** start of DATA ROWS **
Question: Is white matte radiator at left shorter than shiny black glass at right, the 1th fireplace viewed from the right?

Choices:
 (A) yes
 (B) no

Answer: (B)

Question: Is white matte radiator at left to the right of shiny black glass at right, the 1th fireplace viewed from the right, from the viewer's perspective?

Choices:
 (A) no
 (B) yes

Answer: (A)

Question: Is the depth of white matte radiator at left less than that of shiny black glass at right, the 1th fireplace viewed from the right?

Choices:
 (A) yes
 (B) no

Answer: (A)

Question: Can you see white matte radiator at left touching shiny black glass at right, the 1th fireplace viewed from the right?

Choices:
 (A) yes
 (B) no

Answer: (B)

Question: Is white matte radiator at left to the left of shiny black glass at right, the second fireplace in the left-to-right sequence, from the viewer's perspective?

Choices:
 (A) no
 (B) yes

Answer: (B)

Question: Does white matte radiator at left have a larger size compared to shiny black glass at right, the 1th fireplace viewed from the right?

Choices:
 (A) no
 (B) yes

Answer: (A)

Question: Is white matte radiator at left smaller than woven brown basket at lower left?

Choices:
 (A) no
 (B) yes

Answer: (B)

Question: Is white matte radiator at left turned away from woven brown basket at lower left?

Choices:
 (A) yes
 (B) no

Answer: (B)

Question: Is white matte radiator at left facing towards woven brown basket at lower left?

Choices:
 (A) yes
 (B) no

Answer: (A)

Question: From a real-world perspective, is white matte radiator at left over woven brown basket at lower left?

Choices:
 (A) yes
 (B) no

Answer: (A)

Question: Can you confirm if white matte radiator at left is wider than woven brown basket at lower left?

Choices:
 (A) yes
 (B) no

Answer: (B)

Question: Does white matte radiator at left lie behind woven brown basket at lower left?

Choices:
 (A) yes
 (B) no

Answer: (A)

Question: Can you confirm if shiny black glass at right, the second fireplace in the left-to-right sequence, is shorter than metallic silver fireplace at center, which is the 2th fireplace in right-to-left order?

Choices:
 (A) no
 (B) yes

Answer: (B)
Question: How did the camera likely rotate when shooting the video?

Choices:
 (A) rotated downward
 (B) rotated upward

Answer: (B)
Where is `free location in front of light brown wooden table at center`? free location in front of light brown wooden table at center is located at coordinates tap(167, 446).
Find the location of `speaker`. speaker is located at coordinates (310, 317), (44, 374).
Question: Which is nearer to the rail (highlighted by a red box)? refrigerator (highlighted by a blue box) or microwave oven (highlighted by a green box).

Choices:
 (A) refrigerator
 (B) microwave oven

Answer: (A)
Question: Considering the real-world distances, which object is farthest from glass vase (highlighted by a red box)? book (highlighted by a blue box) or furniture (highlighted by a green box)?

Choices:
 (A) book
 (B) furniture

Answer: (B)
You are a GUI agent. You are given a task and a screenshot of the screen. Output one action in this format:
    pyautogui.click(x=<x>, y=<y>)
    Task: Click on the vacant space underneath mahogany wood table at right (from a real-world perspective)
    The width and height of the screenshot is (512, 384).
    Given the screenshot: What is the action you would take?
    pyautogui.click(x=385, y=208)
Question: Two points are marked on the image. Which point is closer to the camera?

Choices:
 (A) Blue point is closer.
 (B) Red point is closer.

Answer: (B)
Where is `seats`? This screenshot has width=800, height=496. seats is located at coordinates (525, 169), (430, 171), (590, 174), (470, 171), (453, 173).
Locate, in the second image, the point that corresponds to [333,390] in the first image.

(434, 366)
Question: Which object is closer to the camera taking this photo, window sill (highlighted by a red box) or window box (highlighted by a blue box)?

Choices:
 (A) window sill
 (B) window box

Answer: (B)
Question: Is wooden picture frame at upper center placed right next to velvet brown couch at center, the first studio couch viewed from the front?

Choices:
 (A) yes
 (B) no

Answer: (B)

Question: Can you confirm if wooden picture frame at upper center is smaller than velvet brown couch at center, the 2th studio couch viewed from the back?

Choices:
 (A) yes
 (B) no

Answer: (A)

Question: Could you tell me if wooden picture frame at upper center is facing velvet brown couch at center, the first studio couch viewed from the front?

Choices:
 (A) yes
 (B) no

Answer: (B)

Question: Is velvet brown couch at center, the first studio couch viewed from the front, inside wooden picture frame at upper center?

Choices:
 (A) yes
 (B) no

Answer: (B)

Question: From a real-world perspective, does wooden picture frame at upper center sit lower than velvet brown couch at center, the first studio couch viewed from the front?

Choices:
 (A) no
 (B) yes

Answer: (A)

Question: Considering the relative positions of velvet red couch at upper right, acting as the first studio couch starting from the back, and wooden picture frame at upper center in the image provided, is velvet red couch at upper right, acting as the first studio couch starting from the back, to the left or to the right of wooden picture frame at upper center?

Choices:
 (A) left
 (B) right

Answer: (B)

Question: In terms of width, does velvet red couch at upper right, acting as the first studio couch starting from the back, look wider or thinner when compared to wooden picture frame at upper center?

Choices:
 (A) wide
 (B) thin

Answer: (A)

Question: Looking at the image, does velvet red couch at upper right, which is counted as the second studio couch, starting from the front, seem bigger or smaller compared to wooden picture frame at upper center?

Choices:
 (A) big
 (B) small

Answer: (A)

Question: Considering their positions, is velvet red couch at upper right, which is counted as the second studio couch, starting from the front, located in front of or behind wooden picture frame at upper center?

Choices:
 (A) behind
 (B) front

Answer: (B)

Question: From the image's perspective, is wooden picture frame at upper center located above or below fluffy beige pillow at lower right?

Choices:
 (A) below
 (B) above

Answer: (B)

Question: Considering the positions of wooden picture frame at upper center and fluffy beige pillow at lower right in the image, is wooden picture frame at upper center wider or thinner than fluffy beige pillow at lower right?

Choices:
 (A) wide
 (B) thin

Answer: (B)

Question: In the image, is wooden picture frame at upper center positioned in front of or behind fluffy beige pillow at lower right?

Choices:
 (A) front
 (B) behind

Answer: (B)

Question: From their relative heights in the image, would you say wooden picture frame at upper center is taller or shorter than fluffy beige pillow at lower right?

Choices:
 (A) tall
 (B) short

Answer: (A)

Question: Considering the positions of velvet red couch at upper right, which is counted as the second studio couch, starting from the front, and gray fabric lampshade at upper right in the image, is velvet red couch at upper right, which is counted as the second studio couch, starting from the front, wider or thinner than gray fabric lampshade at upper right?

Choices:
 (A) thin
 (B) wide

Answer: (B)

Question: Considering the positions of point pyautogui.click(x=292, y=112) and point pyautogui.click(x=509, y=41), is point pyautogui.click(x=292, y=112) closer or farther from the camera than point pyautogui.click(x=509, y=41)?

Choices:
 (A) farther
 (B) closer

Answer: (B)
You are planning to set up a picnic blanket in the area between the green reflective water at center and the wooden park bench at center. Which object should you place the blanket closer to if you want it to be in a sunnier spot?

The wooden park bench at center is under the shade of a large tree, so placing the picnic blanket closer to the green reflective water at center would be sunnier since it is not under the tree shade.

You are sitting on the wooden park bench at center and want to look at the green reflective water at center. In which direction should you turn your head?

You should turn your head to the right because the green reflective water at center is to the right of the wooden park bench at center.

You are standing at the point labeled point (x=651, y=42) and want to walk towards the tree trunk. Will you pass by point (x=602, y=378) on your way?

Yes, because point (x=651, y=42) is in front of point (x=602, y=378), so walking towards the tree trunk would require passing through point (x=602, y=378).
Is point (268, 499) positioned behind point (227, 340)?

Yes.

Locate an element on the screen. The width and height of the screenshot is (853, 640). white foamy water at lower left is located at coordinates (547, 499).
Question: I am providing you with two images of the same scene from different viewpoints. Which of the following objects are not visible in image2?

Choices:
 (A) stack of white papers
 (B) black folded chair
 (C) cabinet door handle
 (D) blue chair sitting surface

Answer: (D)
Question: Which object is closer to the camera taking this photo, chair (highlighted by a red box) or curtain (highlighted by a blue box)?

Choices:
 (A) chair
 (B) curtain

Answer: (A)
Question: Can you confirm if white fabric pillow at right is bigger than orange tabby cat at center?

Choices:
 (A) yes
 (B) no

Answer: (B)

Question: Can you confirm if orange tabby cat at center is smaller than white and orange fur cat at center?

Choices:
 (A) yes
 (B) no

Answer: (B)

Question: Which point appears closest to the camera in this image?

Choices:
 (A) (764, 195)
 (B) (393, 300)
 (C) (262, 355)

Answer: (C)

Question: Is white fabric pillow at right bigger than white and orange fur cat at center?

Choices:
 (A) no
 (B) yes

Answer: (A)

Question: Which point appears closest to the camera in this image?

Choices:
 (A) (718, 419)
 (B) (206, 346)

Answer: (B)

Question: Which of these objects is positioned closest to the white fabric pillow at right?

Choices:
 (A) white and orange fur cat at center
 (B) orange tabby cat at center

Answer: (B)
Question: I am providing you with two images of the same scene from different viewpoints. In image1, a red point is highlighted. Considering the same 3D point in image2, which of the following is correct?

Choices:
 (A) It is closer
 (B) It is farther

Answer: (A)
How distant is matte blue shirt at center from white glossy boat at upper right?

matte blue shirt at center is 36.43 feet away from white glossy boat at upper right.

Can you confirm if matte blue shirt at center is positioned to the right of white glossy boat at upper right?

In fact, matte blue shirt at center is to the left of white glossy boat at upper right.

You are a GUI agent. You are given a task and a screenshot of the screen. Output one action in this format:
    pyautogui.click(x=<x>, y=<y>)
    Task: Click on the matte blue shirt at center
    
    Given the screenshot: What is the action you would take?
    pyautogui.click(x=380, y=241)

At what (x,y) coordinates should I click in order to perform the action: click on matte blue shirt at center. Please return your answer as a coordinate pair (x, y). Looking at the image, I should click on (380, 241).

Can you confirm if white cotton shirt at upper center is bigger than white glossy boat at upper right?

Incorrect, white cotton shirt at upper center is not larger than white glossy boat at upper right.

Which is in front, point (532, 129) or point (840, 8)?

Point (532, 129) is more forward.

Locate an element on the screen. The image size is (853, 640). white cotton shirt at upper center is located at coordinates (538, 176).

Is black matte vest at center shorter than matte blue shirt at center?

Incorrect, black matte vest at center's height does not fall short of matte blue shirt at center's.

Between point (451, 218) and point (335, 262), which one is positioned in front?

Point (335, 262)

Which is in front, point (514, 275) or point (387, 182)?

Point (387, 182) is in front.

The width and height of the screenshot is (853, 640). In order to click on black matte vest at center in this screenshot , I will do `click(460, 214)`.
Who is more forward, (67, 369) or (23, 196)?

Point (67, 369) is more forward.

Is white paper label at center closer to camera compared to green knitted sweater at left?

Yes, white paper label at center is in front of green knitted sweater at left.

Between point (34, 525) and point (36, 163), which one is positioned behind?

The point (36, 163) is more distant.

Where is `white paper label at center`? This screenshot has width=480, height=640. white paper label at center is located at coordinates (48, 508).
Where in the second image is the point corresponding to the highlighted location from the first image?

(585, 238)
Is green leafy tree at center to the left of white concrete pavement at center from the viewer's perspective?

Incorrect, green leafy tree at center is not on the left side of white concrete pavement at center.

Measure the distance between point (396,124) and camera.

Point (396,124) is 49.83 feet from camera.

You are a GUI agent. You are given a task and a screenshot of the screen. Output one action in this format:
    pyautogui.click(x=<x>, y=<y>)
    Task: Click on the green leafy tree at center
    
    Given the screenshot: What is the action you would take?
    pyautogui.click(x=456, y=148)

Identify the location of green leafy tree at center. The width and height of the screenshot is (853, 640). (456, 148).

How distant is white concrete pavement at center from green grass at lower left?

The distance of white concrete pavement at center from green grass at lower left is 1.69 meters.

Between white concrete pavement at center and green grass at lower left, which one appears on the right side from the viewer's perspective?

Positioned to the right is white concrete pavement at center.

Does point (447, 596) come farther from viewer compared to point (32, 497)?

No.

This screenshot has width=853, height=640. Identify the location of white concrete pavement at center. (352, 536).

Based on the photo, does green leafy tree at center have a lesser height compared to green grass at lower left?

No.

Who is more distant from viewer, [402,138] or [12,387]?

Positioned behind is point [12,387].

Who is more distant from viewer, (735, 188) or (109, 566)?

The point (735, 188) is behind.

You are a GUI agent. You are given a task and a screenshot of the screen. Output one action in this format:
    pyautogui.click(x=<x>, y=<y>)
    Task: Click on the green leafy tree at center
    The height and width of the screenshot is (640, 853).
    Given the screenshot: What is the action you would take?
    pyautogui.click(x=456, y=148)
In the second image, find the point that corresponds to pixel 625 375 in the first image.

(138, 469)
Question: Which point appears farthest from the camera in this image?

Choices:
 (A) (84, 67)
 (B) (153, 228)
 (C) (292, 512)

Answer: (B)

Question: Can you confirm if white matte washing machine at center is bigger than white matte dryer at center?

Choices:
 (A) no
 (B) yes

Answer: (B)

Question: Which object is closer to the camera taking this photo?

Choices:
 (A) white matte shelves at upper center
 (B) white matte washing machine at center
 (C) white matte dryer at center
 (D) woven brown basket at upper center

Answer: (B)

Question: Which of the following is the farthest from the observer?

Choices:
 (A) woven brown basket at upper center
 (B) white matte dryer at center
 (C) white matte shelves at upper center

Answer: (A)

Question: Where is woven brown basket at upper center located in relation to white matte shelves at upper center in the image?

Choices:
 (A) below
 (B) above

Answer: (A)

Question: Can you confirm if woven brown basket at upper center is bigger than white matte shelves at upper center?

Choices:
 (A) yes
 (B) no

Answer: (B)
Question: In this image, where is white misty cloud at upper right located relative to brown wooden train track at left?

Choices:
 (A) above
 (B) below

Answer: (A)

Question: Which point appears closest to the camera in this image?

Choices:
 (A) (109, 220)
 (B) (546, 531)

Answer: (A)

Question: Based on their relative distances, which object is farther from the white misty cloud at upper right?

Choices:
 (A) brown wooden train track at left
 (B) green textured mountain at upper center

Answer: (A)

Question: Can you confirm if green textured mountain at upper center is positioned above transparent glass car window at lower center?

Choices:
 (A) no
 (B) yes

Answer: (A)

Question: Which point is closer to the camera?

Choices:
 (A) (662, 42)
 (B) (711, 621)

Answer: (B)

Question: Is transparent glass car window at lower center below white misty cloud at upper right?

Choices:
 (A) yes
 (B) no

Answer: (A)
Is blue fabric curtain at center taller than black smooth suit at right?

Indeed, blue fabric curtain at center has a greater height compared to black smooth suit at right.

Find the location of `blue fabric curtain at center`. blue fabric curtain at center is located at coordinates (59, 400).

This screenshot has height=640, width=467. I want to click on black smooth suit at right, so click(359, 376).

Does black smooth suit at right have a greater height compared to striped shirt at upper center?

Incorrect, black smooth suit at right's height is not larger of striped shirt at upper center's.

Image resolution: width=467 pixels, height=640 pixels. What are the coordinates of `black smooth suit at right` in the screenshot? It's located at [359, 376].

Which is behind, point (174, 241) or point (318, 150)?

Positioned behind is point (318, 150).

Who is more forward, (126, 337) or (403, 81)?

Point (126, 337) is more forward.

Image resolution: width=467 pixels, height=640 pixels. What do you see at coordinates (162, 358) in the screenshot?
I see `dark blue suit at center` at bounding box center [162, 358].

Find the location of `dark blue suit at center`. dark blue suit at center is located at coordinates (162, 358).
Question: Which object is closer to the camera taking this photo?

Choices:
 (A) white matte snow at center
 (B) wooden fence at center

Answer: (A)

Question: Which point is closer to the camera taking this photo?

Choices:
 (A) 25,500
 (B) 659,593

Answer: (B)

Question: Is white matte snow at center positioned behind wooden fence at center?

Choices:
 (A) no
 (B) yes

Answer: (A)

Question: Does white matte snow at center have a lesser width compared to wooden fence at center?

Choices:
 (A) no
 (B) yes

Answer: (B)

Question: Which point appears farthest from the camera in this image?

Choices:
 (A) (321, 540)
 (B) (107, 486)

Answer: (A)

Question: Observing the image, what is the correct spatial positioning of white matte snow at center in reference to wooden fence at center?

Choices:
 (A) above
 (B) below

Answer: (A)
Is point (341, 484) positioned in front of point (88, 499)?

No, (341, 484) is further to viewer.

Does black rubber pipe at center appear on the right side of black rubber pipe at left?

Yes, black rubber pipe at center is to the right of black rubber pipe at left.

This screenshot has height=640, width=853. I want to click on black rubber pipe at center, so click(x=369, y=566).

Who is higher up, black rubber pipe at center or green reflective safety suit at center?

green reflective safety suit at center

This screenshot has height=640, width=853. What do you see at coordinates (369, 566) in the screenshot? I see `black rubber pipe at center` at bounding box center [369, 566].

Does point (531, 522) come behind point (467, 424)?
** end of DATA ROWS **
EXERCISE DESCRIPTION: Print the lines from the line containing "Incorrect, black smooth" to the line containing "Point (126, 337) is more forward." exactly as they appear, with both of those lines included.

TASK ANSWER:
Incorrect, black smooth suit at right's height is not larger of striped shirt at upper center's.

Image resolution: width=467 pixels, height=640 pixels. What are the coordinates of `black smooth suit at right` in the screenshot? It's located at [359, 376].

Which is behind, point (174, 241) or point (318, 150)?

Positioned behind is point (318, 150).

Who is more forward, (126, 337) or (403, 81)?

Point (126, 337) is more forward.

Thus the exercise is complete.